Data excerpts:
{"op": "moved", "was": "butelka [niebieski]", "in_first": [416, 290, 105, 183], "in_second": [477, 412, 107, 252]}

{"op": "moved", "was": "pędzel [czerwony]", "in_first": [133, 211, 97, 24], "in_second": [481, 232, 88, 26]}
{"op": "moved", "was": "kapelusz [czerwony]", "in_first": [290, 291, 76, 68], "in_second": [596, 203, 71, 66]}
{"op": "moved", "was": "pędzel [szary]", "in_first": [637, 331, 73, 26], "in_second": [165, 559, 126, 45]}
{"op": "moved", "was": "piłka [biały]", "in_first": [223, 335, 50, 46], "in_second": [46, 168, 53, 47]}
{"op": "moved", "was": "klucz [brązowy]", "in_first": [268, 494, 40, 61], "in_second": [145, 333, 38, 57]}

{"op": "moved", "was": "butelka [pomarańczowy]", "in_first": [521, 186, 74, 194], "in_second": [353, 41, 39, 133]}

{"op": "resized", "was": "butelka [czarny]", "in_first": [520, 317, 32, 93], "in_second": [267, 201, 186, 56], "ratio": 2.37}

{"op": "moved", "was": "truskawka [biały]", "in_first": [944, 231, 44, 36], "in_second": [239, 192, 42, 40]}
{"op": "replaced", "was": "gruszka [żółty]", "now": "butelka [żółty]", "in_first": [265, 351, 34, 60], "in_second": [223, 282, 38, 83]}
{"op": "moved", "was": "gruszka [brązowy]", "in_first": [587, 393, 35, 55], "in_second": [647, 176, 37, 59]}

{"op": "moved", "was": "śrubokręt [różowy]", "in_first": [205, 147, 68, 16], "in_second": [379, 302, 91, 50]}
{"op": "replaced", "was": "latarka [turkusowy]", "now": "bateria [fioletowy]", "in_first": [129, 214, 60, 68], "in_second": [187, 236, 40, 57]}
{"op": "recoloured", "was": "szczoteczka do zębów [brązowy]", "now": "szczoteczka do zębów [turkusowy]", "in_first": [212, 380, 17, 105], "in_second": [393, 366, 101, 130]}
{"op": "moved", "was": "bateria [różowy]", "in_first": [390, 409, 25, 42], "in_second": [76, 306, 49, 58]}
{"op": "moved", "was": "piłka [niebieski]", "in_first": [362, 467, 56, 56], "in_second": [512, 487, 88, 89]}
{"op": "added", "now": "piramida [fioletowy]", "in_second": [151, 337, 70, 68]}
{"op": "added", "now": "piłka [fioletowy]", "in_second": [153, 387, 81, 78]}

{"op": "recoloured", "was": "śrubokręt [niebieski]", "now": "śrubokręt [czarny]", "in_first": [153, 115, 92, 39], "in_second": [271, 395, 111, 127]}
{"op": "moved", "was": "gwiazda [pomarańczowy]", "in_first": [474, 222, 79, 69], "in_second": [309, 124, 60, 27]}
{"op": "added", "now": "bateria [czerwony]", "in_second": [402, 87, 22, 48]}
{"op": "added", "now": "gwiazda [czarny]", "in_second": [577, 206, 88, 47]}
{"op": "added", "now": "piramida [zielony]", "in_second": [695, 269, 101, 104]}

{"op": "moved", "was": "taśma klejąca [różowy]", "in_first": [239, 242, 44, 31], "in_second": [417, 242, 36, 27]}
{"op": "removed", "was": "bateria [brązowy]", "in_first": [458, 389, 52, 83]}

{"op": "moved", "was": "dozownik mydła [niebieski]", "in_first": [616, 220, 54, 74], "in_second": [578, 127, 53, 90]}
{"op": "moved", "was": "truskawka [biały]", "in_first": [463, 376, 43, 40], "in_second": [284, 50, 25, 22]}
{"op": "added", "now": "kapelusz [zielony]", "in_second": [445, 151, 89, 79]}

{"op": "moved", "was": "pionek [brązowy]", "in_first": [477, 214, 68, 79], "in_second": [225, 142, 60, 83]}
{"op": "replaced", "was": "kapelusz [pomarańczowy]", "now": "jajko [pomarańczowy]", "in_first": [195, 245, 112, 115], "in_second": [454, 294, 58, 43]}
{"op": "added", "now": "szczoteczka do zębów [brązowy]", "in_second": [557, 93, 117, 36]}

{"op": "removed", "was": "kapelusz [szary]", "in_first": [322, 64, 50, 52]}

## Problem
Please give back all of the data exactly as it appears.

## The answer
{"op": "moved", "was": "butelka [niebieski]", "in_first": [416, 290, 105, 183], "in_second": [477, 412, 107, 252]}

{"op": "moved", "was": "pędzel [czerwony]", "in_first": [133, 211, 97, 24], "in_second": [481, 232, 88, 26]}
{"op": "moved", "was": "kapelusz [czerwony]", "in_first": [290, 291, 76, 68], "in_second": [596, 203, 71, 66]}
{"op": "moved", "was": "pędzel [szary]", "in_first": [637, 331, 73, 26], "in_second": [165, 559, 126, 45]}
{"op": "moved", "was": "piłka [biały]", "in_first": [223, 335, 50, 46], "in_second": [46, 168, 53, 47]}
{"op": "moved", "was": "klucz [brązowy]", "in_first": [268, 494, 40, 61], "in_second": [145, 333, 38, 57]}

{"op": "moved", "was": "butelka [pomarańczowy]", "in_first": [521, 186, 74, 194], "in_second": [353, 41, 39, 133]}

{"op": "resized", "was": "butelka [czarny]", "in_first": [520, 317, 32, 93], "in_second": [267, 201, 186, 56], "ratio": 2.37}

{"op": "moved", "was": "truskawka [biały]", "in_first": [944, 231, 44, 36], "in_second": [239, 192, 42, 40]}
{"op": "replaced", "was": "gruszka [żółty]", "now": "butelka [żółty]", "in_first": [265, 351, 34, 60], "in_second": [223, 282, 38, 83]}
{"op": "moved", "was": "gruszka [brązowy]", "in_first": [587, 393, 35, 55], "in_second": [647, 176, 37, 59]}

{"op": "moved", "was": "śrubokręt [różowy]", "in_first": [205, 147, 68, 16], "in_second": [379, 302, 91, 50]}
{"op": "replaced", "was": "latarka [turkusowy]", "now": "bateria [fioletowy]", "in_first": [129, 214, 60, 68], "in_second": [187, 236, 40, 57]}
{"op": "recoloured", "was": "szczoteczka do zębów [brązowy]", "now": "szczoteczka do zębów [turkusowy]", "in_first": [212, 380, 17, 105], "in_second": [393, 366, 101, 130]}
{"op": "moved", "was": "bateria [różowy]", "in_first": [390, 409, 25, 42], "in_second": [76, 306, 49, 58]}
{"op": "moved", "was": "piłka [niebieski]", "in_first": [362, 467, 56, 56], "in_second": [512, 487, 88, 89]}
{"op": "added", "now": "piramida [fioletowy]", "in_second": [151, 337, 70, 68]}
{"op": "added", "now": "piłka [fioletowy]", "in_second": [153, 387, 81, 78]}

{"op": "recoloured", "was": "śrubokręt [niebieski]", "now": "śrubokręt [czarny]", "in_first": [153, 115, 92, 39], "in_second": [271, 395, 111, 127]}
{"op": "moved", "was": "gwiazda [pomarańczowy]", "in_first": [474, 222, 79, 69], "in_second": [309, 124, 60, 27]}
{"op": "added", "now": "bateria [czerwony]", "in_second": [402, 87, 22, 48]}
{"op": "added", "now": "gwiazda [czarny]", "in_second": [577, 206, 88, 47]}
{"op": "added", "now": "piramida [zielony]", "in_second": [695, 269, 101, 104]}

{"op": "moved", "was": "taśma klejąca [różowy]", "in_first": [239, 242, 44, 31], "in_second": [417, 242, 36, 27]}
{"op": "removed", "was": "bateria [brązowy]", "in_first": [458, 389, 52, 83]}

{"op": "moved", "was": "dozownik mydła [niebieski]", "in_first": [616, 220, 54, 74], "in_second": [578, 127, 53, 90]}
{"op": "moved", "was": "truskawka [biały]", "in_first": [463, 376, 43, 40], "in_second": [284, 50, 25, 22]}
{"op": "added", "now": "kapelusz [zielony]", "in_second": [445, 151, 89, 79]}

{"op": "moved", "was": "pionek [brązowy]", "in_first": [477, 214, 68, 79], "in_second": [225, 142, 60, 83]}
{"op": "replaced", "was": "kapelusz [pomarańczowy]", "now": "jajko [pomarańczowy]", "in_first": [195, 245, 112, 115], "in_second": [454, 294, 58, 43]}
{"op": "added", "now": "szczoteczka do zębów [brązowy]", "in_second": [557, 93, 117, 36]}

{"op": "removed", "was": "kapelusz [szary]", "in_first": [322, 64, 50, 52]}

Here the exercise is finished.